About this task – Go to the line holding "brown headphones: 3 -> 2" in the entries below and write out exactly every line down to and including the line holding "white headphones: 6 -> 8".

Records for processing –
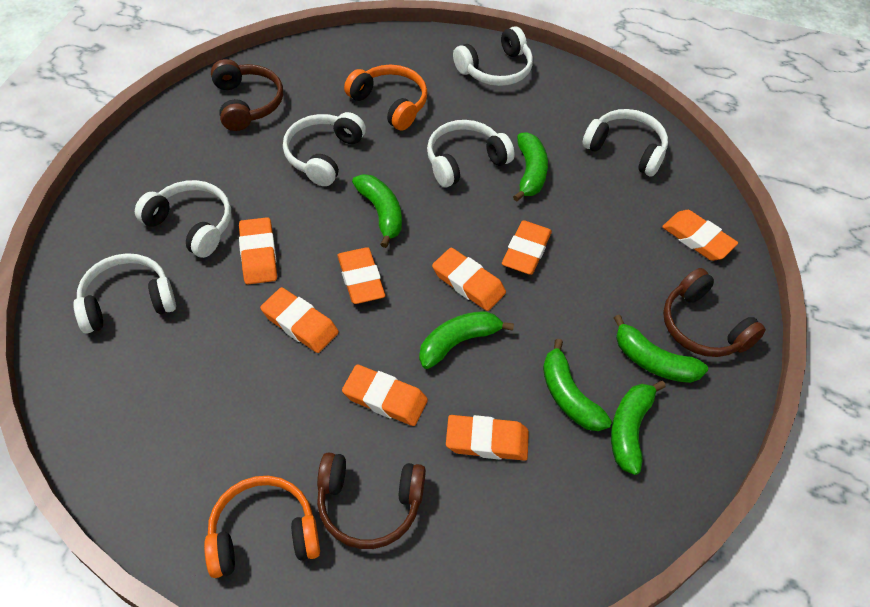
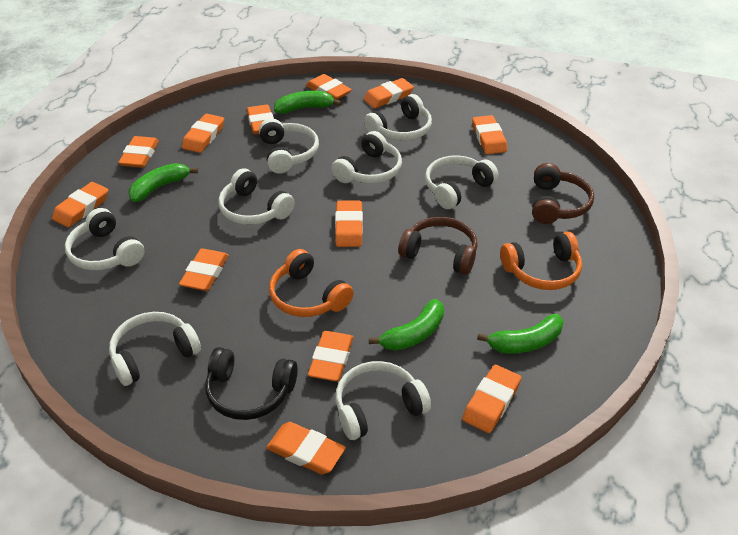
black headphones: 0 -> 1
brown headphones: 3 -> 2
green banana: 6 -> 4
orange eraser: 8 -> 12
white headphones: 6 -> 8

...

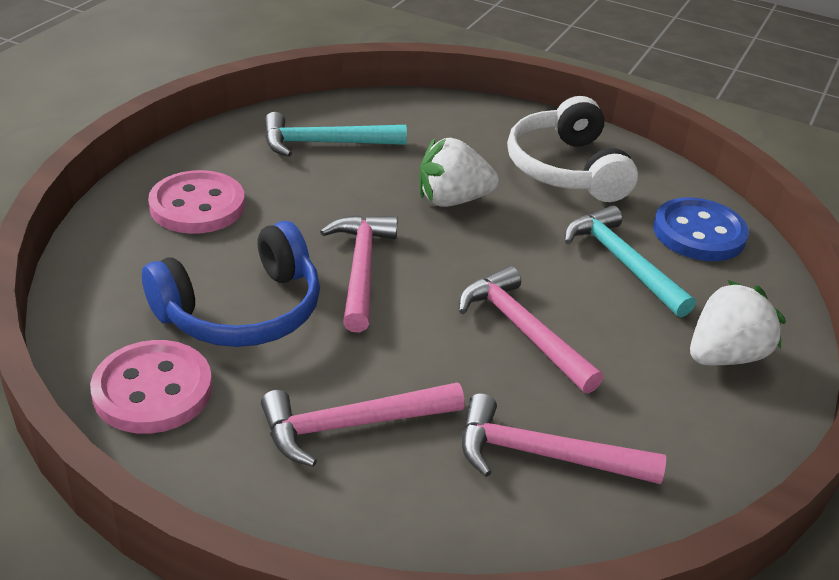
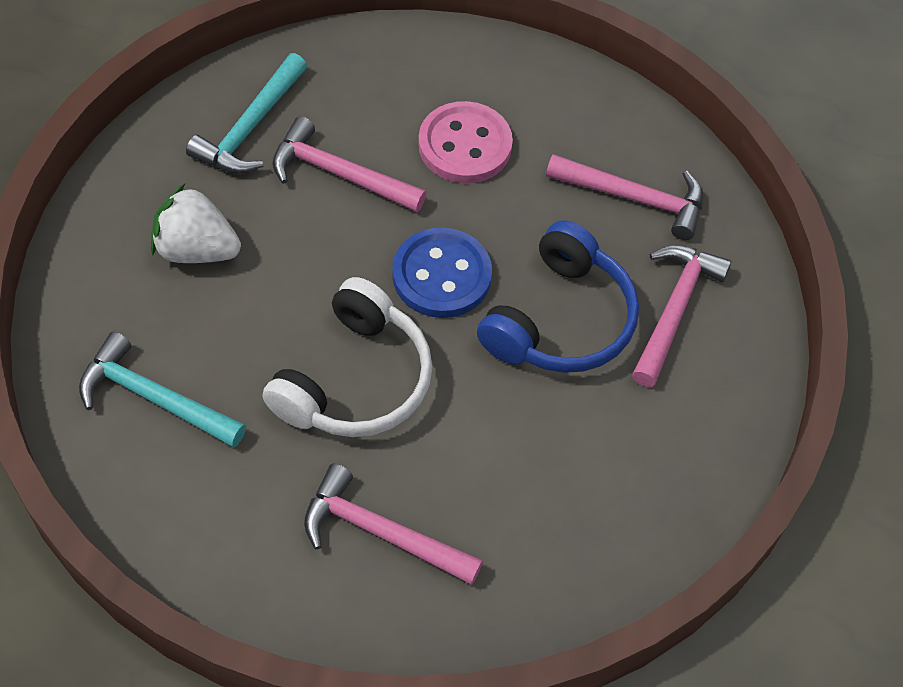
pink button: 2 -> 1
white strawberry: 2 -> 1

---

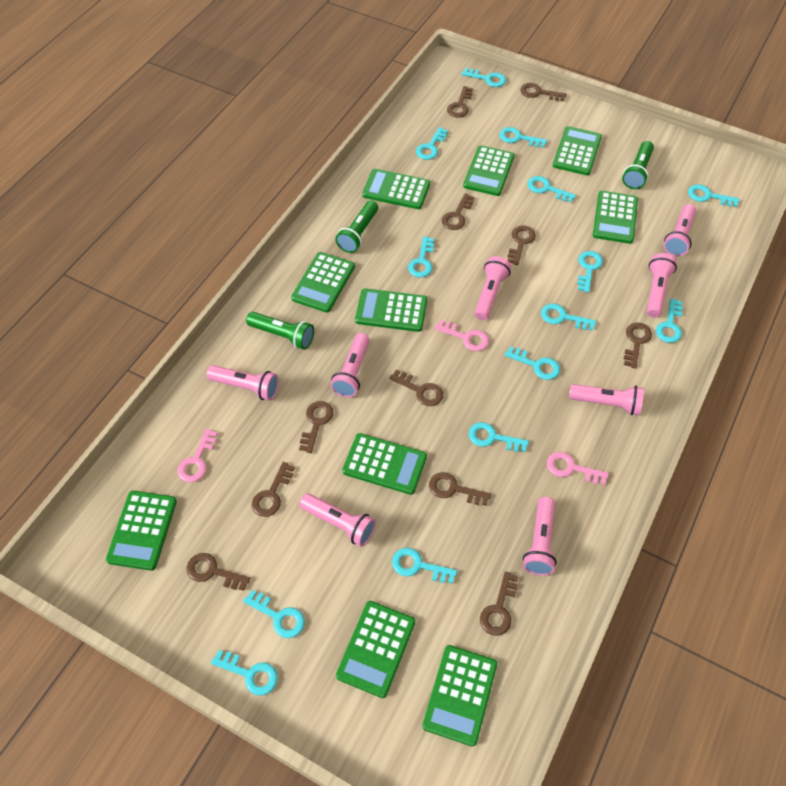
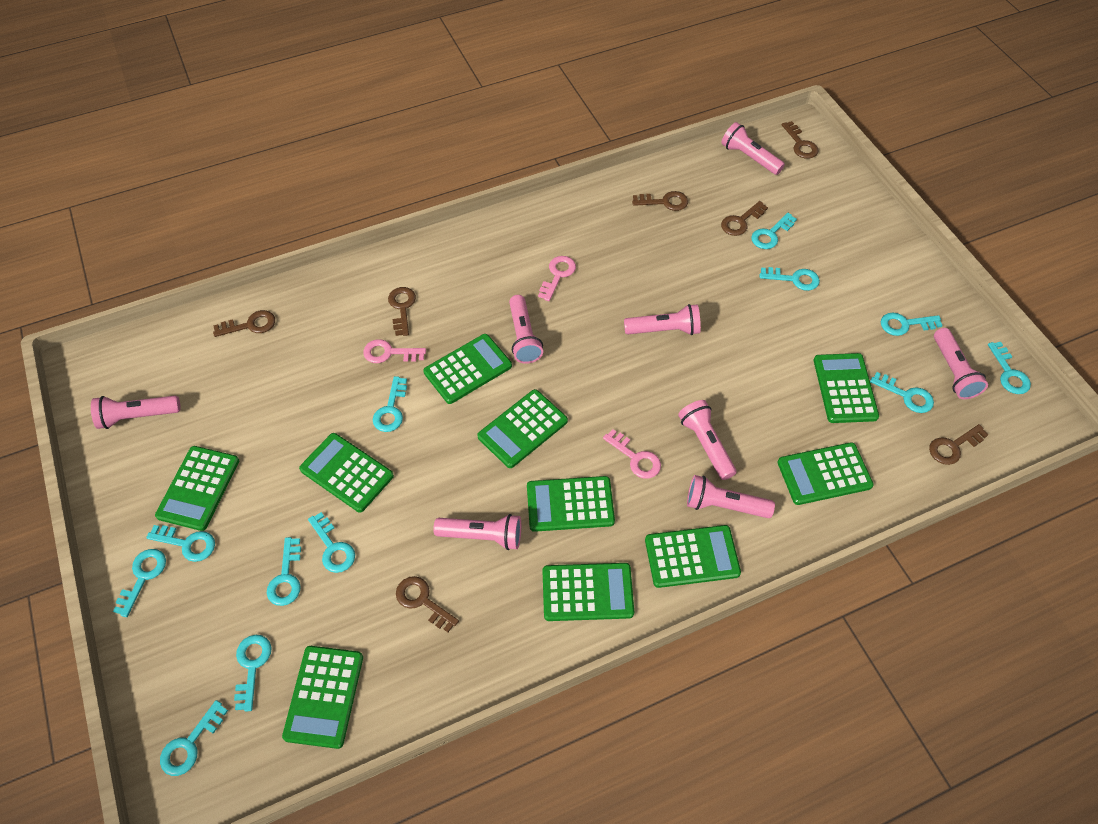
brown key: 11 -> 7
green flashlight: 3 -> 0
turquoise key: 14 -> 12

Result of the task –
brown headphones: 3 -> 2
green banana: 6 -> 4
orange eraser: 8 -> 12
white headphones: 6 -> 8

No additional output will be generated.